* _Task brief_: Go through the listing and copy each line that has the string "turned" in it.
Start of Block
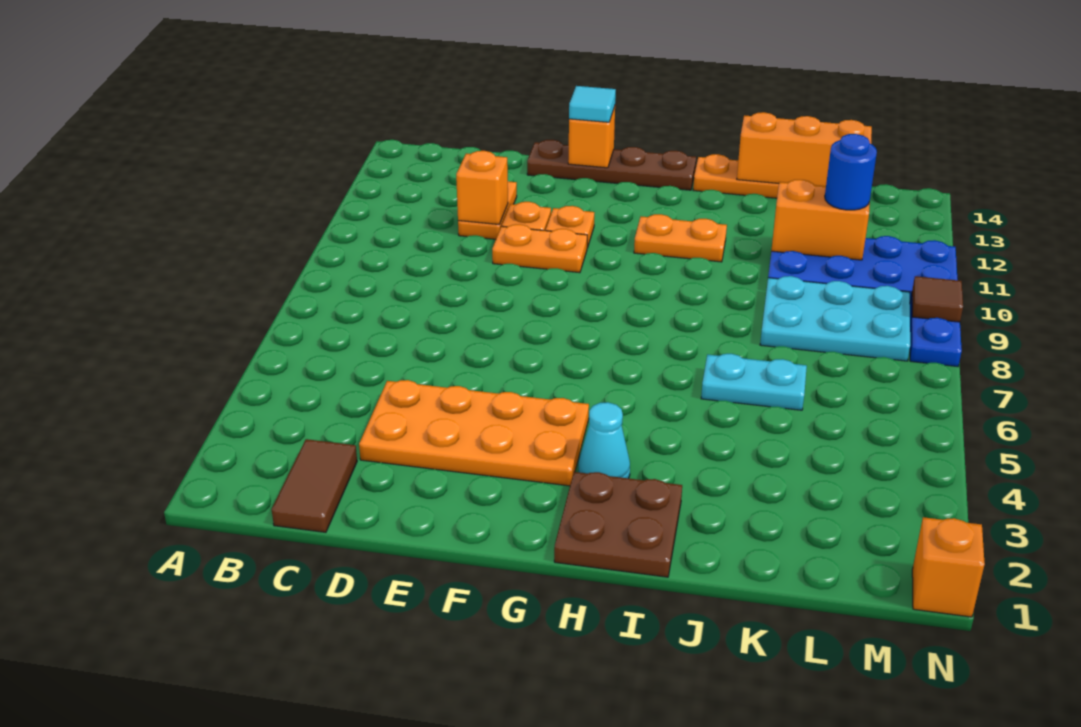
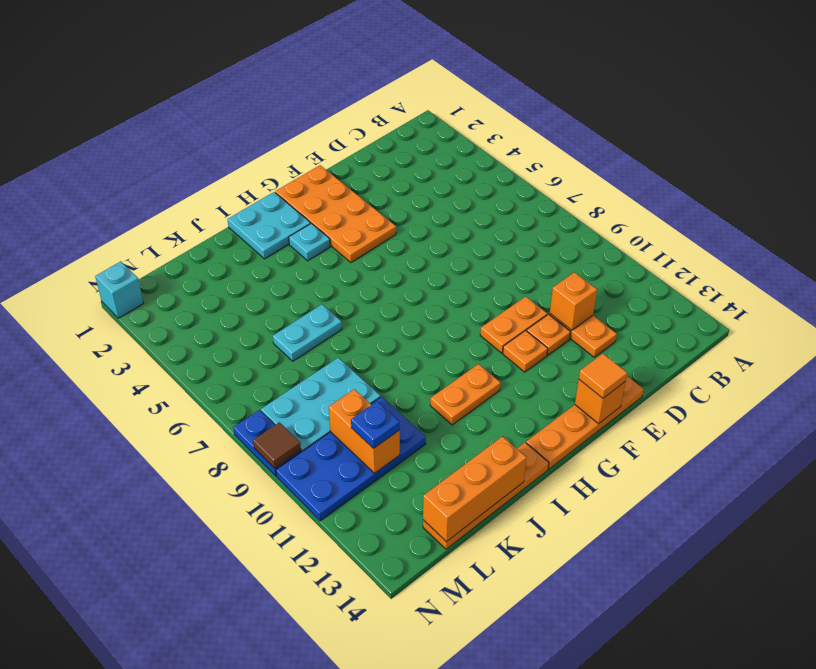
brown 1x2 tile [272,439,357,532] -> none
orange 2x4 plate [359,380,589,486] -> orange 2x4 plate turned to [275,165,396,262]
brown 1x4 plate [527,140,696,190] -> orange 1x4 plate [526,376,644,469]
cyan 1x1 tile [569,86,616,122] -> orange 1x1 tile [579,354,627,398]
brown 2x2 plate [554,472,682,577] -> cyan 2x2 plate [227,192,311,259]
cyan 1x1 cone [578,402,630,478] -> cyan 1x1 plate [289,223,330,261]
orange 1x2 brick [771,180,870,260] -> orange 1x2 brick turned to [329,389,400,473]
blue 1x1 round brick [825,134,877,210] -> blue 1x1 plate [351,402,400,448]
orange 1x1 brick [912,517,985,617] -> cyan 1x1 brick [95,261,144,318]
End of Block
* _Reply to the exercise_:
orange 2x4 plate [359,380,589,486] -> orange 2x4 plate turned to [275,165,396,262]
orange 1x2 brick [771,180,870,260] -> orange 1x2 brick turned to [329,389,400,473]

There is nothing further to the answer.